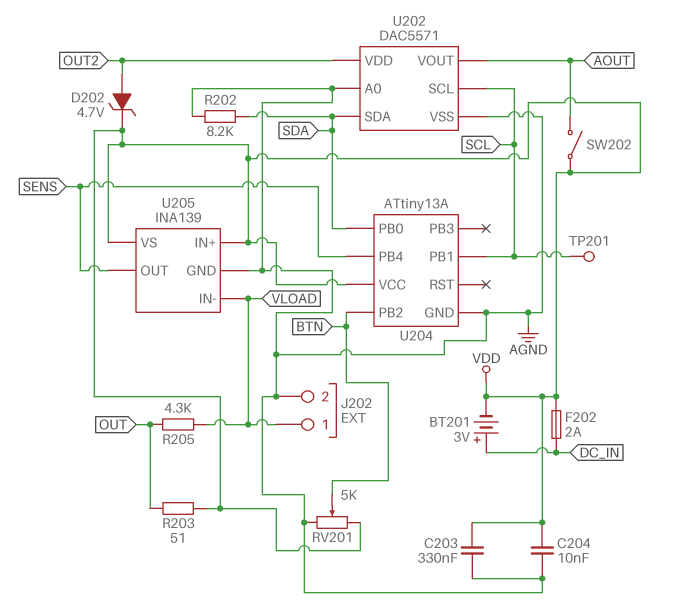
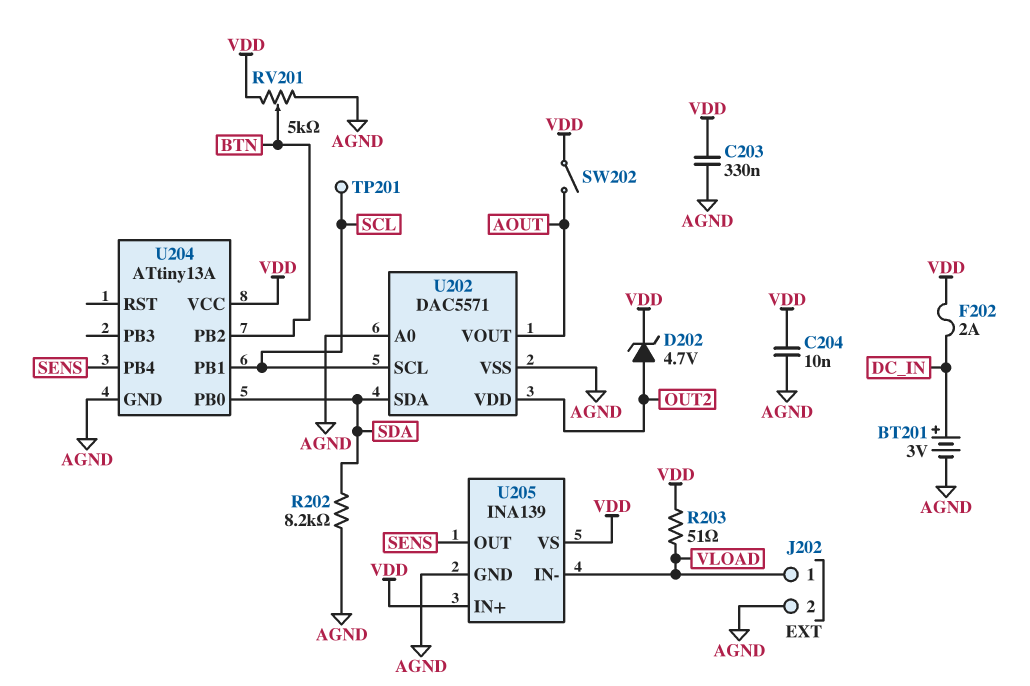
BT201: 3V (plus DC_IN, minus VDD) -> 3V (plus DC_IN, minus AGND)
R203: 51 (OUT, VDD) -> 51 (VDD, VLOAD)
R205: 4.3k (OUT, VLOAD) -> none

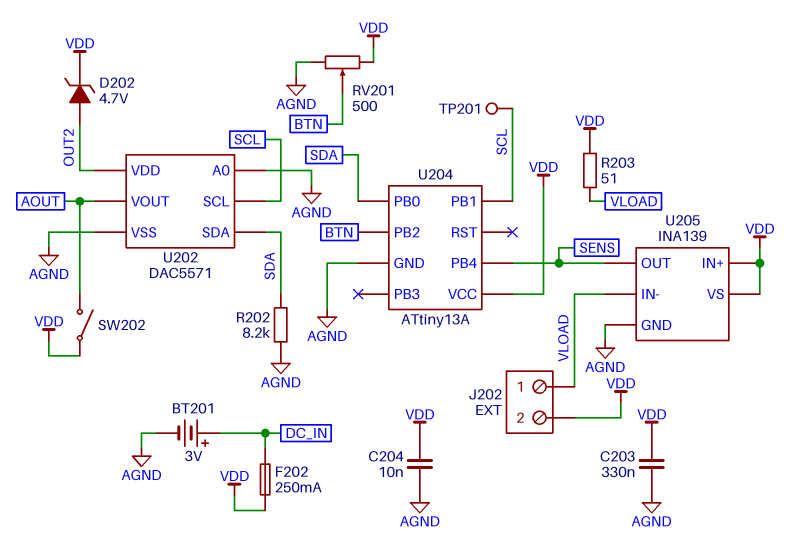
F202: 2A (DC_IN, VDD) -> 250mA (DC_IN, VDD)
J202 pin 2: AGND -> VDD
RV201: 5k (AGND, VDD, wiper BTN) -> 500 (AGND, VDD, wiper BTN)

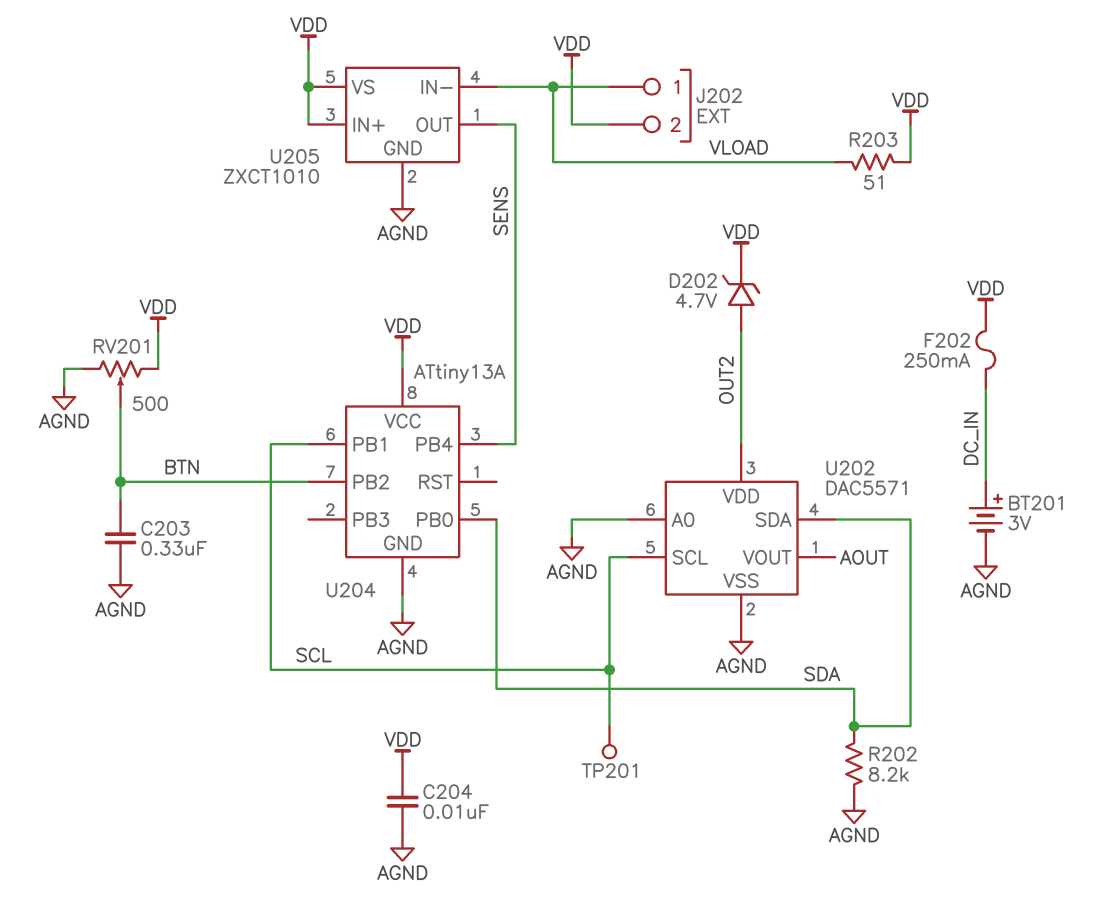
C203: 330nF (AGND, VDD) -> 330nF (AGND, BTN)
SW202: switch (AOUT, VDD) -> none
U205: INA139 -> ZXCT1010

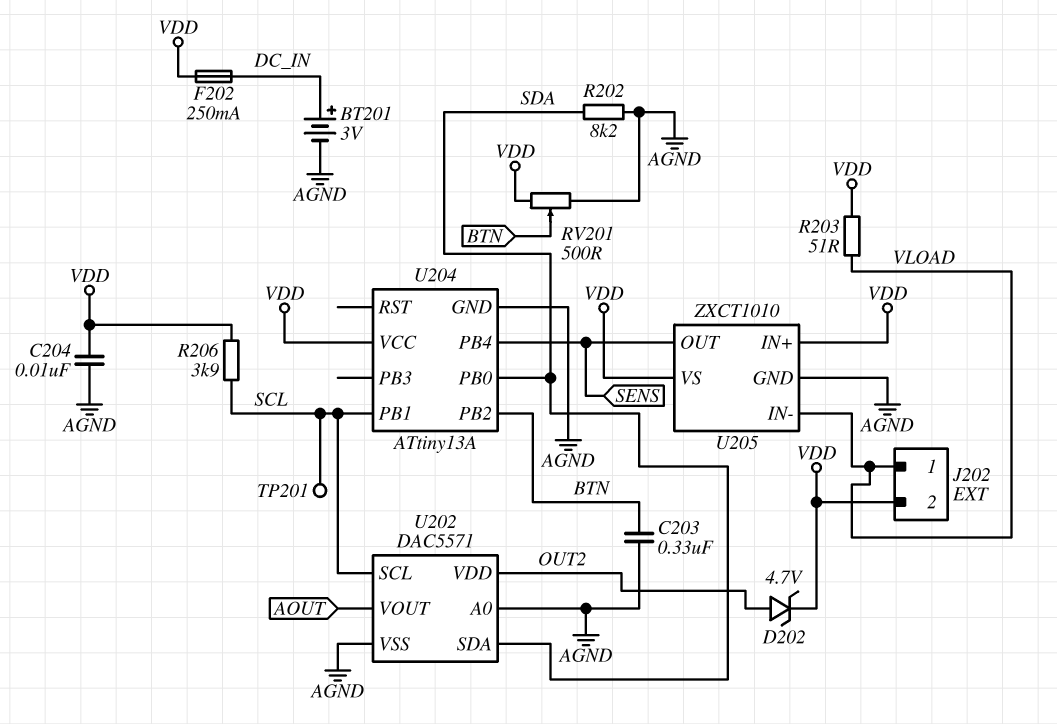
R206: none -> 3.9k (SCL, VDD)

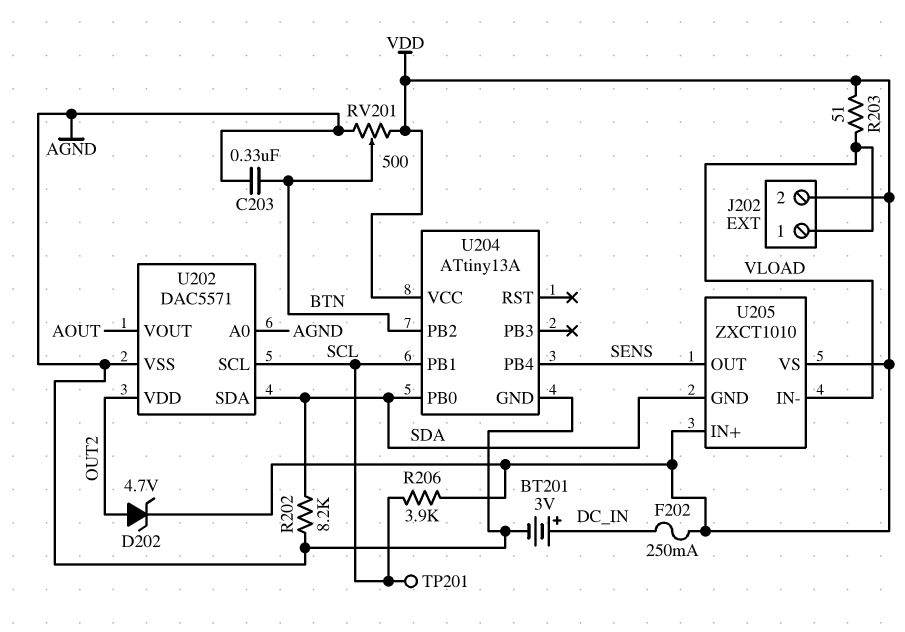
C204: 10nF (AGND, VDD) -> none
U205 pin GND: AGND -> SDA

- - - -

# [Task statement]
Exact copy, no pictures: return the entries word for word.

# [Answer to the problem]
BT201: 3V (plus DC_IN, minus VDD) -> 3V (plus DC_IN, minus AGND)
R203: 51 (OUT, VDD) -> 51 (VDD, VLOAD)
R205: 4.3k (OUT, VLOAD) -> none

F202: 2A (DC_IN, VDD) -> 250mA (DC_IN, VDD)
J202 pin 2: AGND -> VDD
RV201: 5k (AGND, VDD, wiper BTN) -> 500 (AGND, VDD, wiper BTN)

C203: 330nF (AGND, VDD) -> 330nF (AGND, BTN)
SW202: switch (AOUT, VDD) -> none
U205: INA139 -> ZXCT1010

R206: none -> 3.9k (SCL, VDD)

C204: 10nF (AGND, VDD) -> none
U205 pin GND: AGND -> SDA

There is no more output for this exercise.